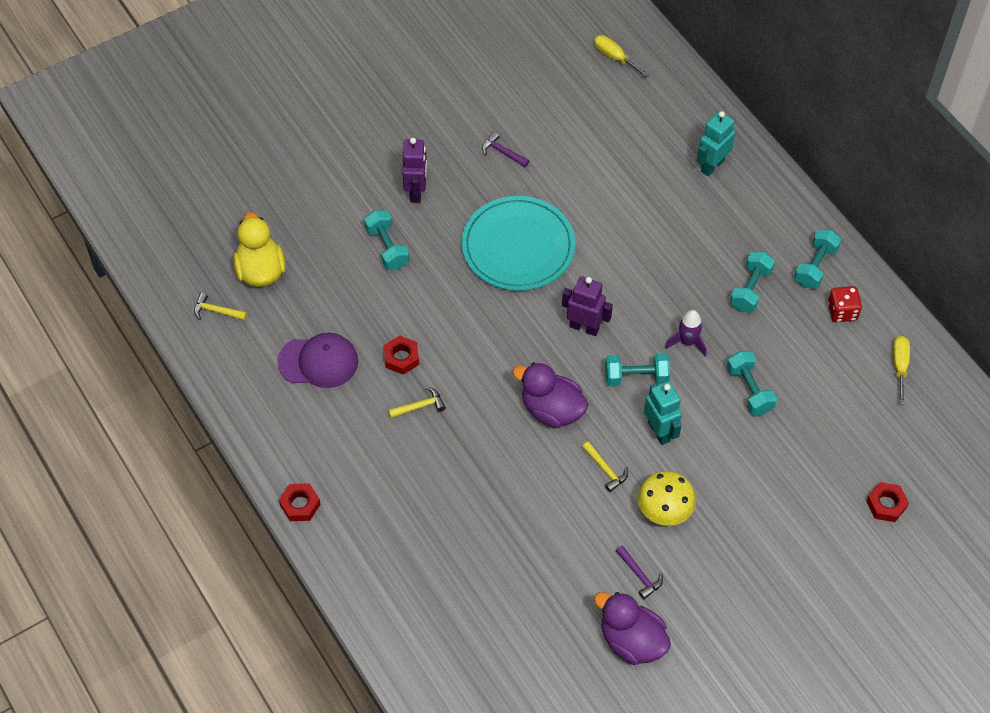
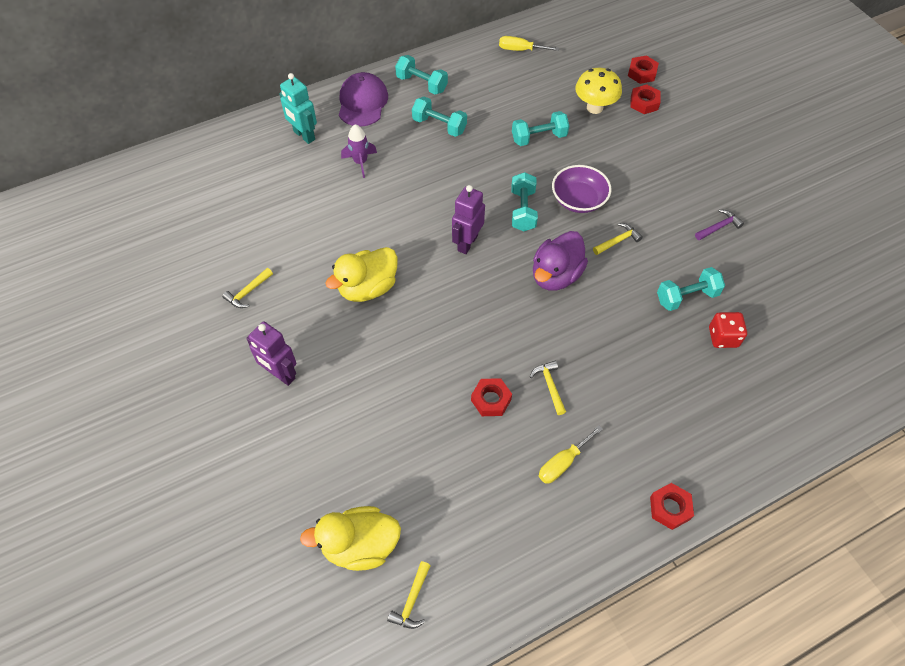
camera: 85 degrees left, 0 degrees up
(318, 362) = (491, 483): purple cap -> purple cap (362, 102)
(387, 248) = (349, 407): turquoise dumbbell -> turquoise dumbbell (687, 297)
(416, 192) = (280, 374): purple robot -> purple robot turned 150 degrees counterclockwise
(503, 152) = (248, 292): purple hammer -> yellow hammer
(518, 246) = (368, 288): turquoise plate -> yellow duck
(614, 57) = (156, 192): yellow screwdriver -> yellow screwdriver (562, 463)
(631, 641) = (781, 238): purple duck -> none
(659, 431) = (578, 200): turquoise robot -> purple bowl
(664, 512) = (657, 205): yellow mushroom -> yellow mushroom (594, 108)
(687, 342) = (489, 172): purple rocket -> purple rocket (360, 162)
(831, 505) = (644, 103): none -> red nut
(842, 311) = (467, 74): red dice -> red dice (723, 337)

• Requirement: Find the line that contains "(659, 431) = (578, 200): turquoise". Repeat it and every line after it, exactly as written, up to and including the last line of the records above.

• Result of the exercise:
(659, 431) = (578, 200): turquoise robot -> purple bowl
(664, 512) = (657, 205): yellow mushroom -> yellow mushroom (594, 108)
(687, 342) = (489, 172): purple rocket -> purple rocket (360, 162)
(831, 505) = (644, 103): none -> red nut
(842, 311) = (467, 74): red dice -> red dice (723, 337)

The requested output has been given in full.